Task brief
Report all lines of the records that contain "none".

Listed records
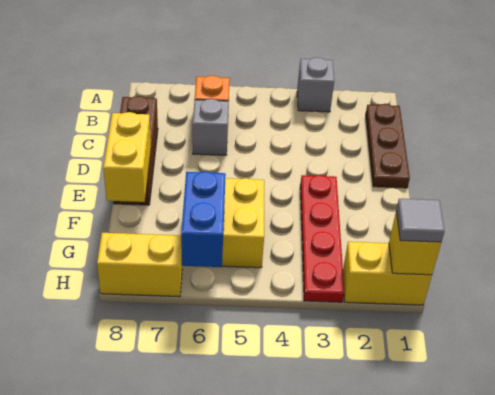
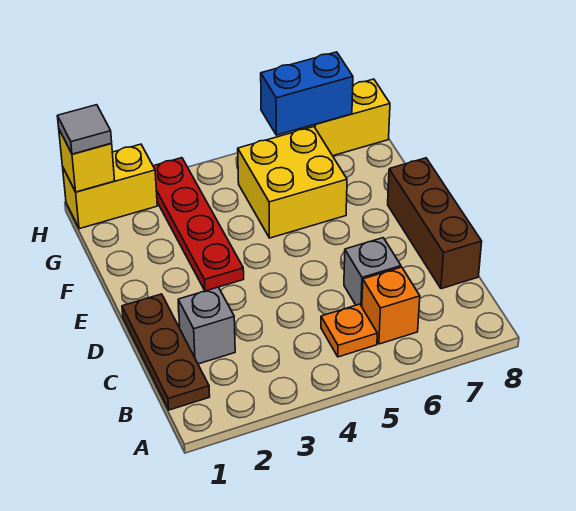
grey 1x1 brick [297,57,334,112] -> grey 1x1 brick moved to [178,287,235,364]
none -> orange 1x1 plate [321,304,377,357]
yellow 1x2 brick [103,112,151,202] -> none
blue 1x2 brick [181,172,226,267] -> blue 1x2 brick turned to [261,52,353,135]

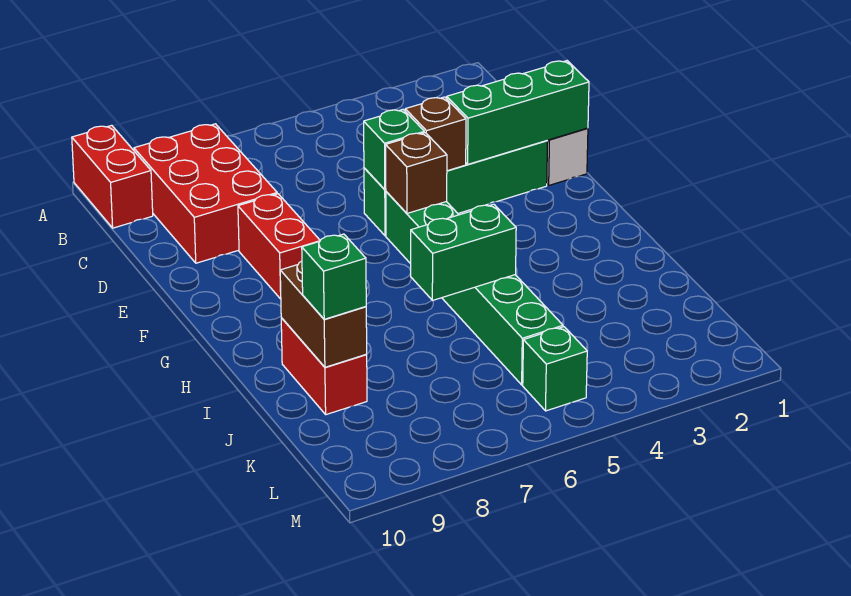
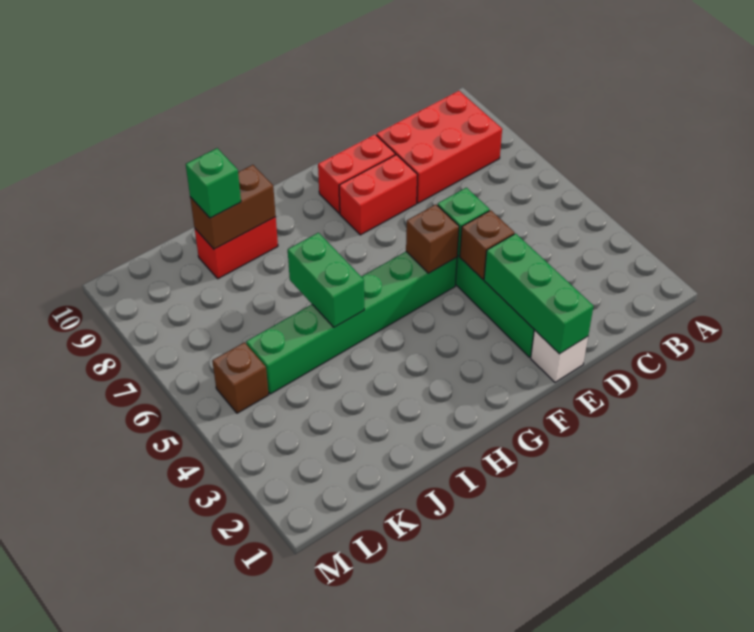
red 1x2 brick [72,125,153,228] -> red 1x2 brick moved to [318,134,395,213]
green 1x1 brick [523,327,587,411] -> brown 1x1 brick [212,342,269,413]

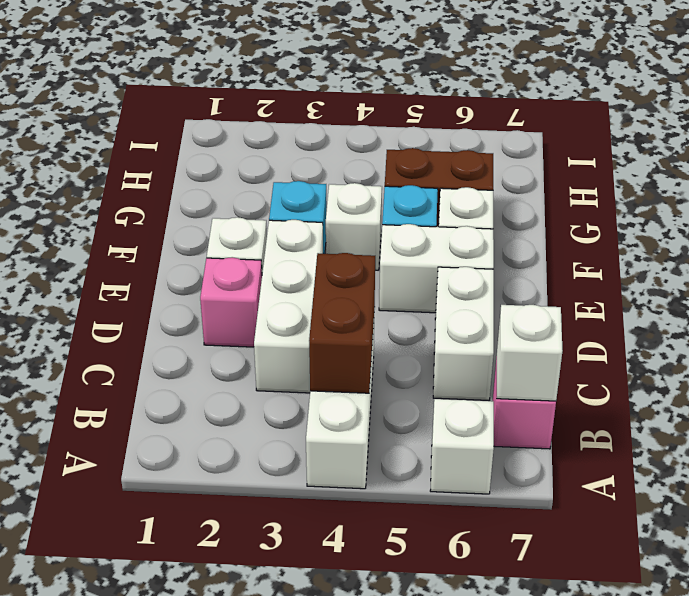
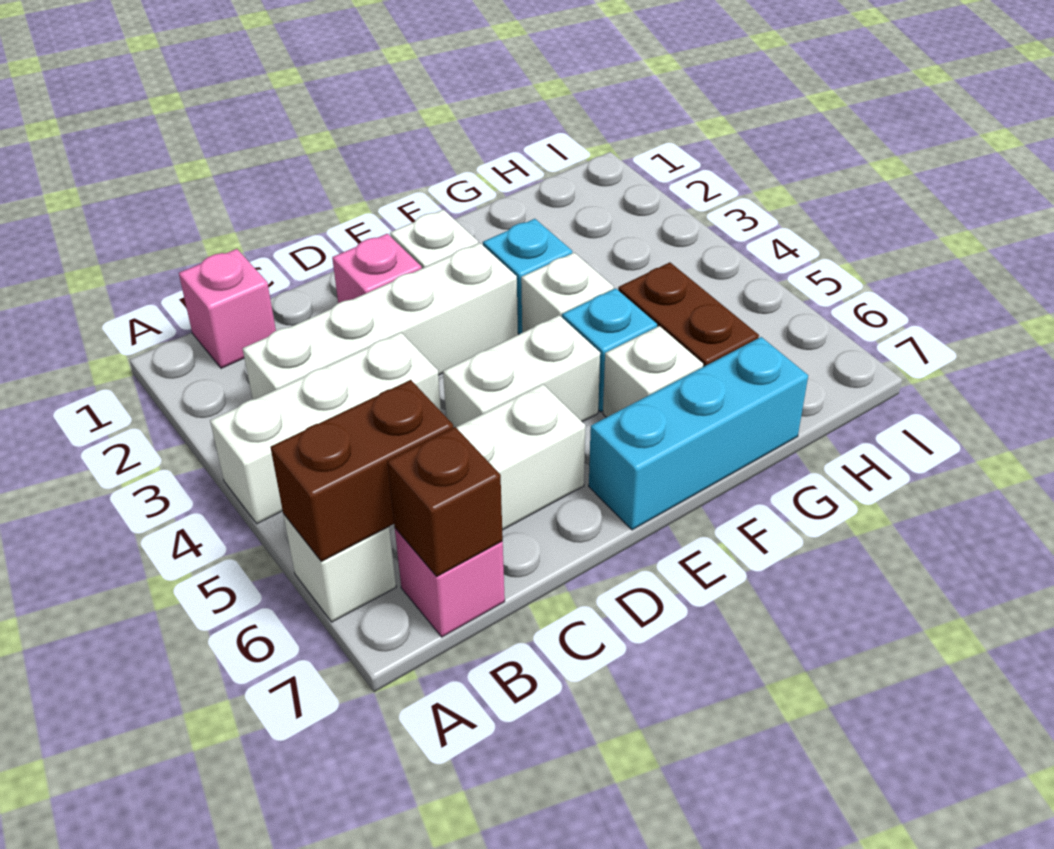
none -> pink 1x1 brick [179,249,276,368]
brown 1x2 brick [309,253,375,393] -> brown 1x2 brick moved to [270,380,453,561]
white 1x1 brick [497,305,563,401] -> brown 1x1 brick [387,427,503,576]
white 1x3 brick [254,220,323,393] -> white 1x4 brick [243,243,518,399]
white 1x2 brick [379,224,494,313] -> white 1x2 brick turned to [443,315,600,428]
none -> cyan 1x3 brick [589,337,808,530]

Answer box
none -> orange 1x1 plate [321,304,377,357]
yellow 1x2 brick [103,112,151,202] -> none
none -> pink 1x1 brick [179,249,276,368]
none -> cyan 1x3 brick [589,337,808,530]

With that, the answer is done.